TASK TO COMPLETE. Check each line of the listing, and copy it if it contains the word "pixel".
··· THE RECORDS ···
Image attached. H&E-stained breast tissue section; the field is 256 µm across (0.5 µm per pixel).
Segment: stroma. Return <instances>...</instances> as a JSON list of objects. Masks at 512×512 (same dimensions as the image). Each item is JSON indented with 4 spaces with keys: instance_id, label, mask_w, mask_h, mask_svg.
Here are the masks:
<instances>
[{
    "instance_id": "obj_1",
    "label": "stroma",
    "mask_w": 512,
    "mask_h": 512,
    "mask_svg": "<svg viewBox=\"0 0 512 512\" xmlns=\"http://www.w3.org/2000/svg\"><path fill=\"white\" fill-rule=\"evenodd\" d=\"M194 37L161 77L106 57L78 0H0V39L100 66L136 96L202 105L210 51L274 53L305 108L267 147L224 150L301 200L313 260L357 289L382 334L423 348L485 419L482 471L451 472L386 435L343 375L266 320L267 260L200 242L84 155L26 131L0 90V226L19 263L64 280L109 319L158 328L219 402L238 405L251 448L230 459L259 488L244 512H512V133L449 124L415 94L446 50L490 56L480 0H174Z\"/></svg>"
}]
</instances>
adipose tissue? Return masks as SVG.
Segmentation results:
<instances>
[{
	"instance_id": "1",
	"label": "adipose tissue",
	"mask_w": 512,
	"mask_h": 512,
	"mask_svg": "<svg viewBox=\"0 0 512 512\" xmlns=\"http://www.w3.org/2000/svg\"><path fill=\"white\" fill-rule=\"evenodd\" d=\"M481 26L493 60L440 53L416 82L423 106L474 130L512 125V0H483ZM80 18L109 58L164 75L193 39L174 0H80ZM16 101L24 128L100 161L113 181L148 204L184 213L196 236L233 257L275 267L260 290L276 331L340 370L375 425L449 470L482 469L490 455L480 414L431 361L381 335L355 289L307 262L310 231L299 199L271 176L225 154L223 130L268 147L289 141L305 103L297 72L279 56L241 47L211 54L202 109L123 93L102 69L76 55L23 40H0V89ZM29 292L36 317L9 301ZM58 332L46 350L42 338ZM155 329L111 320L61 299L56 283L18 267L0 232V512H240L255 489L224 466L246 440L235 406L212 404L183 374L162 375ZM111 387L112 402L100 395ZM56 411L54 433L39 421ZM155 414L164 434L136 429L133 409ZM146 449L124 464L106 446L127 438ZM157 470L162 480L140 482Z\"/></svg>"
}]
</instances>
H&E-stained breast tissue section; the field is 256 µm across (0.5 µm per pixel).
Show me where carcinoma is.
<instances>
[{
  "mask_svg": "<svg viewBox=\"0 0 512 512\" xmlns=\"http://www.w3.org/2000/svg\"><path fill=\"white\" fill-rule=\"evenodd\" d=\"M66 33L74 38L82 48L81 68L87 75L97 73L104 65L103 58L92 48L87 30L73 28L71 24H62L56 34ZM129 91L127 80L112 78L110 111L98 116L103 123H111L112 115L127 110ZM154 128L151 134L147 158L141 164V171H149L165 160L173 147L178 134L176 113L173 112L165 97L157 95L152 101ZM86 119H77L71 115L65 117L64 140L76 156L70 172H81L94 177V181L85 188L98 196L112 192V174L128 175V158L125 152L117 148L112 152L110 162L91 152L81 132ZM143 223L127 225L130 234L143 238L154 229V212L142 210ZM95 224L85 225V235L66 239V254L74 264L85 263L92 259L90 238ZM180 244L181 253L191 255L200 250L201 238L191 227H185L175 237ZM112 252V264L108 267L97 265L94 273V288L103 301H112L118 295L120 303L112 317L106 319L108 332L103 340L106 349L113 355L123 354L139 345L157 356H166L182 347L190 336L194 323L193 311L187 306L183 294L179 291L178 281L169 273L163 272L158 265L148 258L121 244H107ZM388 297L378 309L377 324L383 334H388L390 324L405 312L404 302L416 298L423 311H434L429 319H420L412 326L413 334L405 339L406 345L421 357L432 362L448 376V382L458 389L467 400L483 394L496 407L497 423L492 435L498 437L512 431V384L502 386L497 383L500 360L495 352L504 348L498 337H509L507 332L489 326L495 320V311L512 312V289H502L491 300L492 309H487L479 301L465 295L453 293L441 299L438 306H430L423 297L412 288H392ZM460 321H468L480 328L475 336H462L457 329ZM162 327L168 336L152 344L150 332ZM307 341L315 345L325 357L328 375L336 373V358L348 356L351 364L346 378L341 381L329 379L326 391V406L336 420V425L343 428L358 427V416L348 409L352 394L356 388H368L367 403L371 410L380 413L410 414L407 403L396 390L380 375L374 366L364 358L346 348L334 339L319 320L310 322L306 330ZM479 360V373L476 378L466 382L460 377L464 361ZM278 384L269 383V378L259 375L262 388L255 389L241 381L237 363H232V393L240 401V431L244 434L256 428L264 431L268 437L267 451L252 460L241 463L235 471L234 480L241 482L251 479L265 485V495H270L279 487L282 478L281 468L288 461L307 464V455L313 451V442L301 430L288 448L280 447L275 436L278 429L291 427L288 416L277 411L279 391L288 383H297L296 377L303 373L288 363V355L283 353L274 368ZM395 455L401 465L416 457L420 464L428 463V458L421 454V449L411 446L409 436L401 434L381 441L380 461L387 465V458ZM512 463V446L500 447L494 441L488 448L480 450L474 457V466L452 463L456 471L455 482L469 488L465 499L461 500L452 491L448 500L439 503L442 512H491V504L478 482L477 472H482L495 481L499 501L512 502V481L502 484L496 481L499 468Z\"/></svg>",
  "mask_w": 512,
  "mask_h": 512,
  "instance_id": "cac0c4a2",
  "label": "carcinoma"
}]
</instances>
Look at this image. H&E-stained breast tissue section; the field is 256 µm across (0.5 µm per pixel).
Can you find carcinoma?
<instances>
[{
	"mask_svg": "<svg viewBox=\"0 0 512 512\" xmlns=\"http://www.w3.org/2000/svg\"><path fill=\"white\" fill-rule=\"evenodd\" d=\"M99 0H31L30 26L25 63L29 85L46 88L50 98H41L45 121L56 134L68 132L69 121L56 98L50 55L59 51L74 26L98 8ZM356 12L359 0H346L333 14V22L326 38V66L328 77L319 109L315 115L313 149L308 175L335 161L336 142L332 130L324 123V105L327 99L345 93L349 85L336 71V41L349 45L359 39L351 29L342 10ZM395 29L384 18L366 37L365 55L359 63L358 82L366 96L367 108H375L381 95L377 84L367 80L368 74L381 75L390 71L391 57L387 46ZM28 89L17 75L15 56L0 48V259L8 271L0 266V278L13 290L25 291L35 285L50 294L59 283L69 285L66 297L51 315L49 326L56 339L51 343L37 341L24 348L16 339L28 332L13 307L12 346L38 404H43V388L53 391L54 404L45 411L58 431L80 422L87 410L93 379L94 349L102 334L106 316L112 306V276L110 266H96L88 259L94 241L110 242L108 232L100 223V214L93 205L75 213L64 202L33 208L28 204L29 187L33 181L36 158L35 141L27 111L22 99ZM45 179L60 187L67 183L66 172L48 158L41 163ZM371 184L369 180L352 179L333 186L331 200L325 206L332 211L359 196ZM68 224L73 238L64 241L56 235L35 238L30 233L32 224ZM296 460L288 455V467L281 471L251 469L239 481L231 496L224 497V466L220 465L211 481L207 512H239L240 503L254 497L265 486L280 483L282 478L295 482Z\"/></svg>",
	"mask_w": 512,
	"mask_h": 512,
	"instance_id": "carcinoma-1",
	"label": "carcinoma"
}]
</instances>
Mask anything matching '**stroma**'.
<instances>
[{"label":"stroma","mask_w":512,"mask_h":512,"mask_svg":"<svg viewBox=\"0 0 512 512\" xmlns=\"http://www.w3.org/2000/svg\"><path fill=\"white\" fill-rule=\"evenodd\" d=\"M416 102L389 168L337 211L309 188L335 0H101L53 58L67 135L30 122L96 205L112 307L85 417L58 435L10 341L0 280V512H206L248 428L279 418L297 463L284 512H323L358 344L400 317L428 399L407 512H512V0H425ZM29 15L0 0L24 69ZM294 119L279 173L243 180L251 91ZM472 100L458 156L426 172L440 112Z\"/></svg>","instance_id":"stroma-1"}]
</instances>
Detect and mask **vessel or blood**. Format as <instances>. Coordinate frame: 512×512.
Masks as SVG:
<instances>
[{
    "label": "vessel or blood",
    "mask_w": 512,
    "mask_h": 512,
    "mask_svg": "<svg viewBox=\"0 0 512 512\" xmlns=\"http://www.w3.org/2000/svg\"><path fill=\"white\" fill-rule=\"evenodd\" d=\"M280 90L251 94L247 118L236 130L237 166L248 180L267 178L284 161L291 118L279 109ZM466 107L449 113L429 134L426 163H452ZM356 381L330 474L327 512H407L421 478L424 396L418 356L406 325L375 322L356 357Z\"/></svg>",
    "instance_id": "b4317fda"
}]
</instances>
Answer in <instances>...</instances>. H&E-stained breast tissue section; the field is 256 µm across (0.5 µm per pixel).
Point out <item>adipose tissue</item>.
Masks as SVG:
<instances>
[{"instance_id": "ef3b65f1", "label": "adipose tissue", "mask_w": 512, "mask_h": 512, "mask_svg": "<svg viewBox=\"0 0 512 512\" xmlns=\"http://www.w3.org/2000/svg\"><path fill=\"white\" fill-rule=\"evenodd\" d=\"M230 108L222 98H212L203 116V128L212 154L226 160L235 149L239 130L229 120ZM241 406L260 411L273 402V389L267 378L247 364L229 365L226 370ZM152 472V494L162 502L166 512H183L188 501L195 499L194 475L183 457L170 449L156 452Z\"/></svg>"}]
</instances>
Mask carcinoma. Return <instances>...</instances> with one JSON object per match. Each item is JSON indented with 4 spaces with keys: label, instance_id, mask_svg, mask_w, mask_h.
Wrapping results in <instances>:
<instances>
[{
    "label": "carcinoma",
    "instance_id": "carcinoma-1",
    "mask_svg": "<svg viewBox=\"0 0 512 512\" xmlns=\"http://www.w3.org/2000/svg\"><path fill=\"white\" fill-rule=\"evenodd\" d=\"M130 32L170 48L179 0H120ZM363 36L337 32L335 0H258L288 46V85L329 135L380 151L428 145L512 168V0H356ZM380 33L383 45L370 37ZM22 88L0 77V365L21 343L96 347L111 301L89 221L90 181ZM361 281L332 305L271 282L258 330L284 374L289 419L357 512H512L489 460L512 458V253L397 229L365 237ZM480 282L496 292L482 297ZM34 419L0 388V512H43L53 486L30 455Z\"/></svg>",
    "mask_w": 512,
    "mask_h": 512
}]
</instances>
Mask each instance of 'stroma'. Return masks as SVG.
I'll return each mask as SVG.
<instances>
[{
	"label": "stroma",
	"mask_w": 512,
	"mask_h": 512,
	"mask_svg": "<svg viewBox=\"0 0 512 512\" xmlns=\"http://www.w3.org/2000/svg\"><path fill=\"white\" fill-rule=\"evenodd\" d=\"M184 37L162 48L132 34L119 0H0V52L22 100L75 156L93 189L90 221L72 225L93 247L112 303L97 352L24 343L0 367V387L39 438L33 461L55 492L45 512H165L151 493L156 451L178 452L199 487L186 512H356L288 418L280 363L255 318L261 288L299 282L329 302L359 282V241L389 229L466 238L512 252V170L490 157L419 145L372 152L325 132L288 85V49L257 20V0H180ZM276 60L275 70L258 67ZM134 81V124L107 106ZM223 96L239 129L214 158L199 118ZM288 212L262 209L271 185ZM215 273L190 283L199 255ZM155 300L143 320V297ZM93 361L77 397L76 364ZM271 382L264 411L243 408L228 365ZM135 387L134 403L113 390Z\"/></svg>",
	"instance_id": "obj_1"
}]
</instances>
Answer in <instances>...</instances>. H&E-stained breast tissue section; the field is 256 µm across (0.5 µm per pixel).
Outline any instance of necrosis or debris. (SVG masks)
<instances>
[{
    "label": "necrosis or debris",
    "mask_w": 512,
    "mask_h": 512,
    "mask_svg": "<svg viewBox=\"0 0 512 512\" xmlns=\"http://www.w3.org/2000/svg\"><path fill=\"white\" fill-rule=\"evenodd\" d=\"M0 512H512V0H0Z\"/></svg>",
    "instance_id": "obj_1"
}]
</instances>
···
WRITTEN SOLUTION.
Image attached. H&E-stained breast tissue section; the field is 256 µm across (0.5 µm per pixel).
H&E-stained breast tissue section; the field is 256 µm across (0.5 µm per pixel).
Look at this image. H&E-stained breast tissue section; the field is 256 µm across (0.5 µm per pixel).
Answer in <instances>...</instances>. H&E-stained breast tissue section; the field is 256 µm across (0.5 µm per pixel).
Answer in <instances>...</instances>. H&E-stained breast tissue section; the field is 256 µm across (0.5 µm per pixel).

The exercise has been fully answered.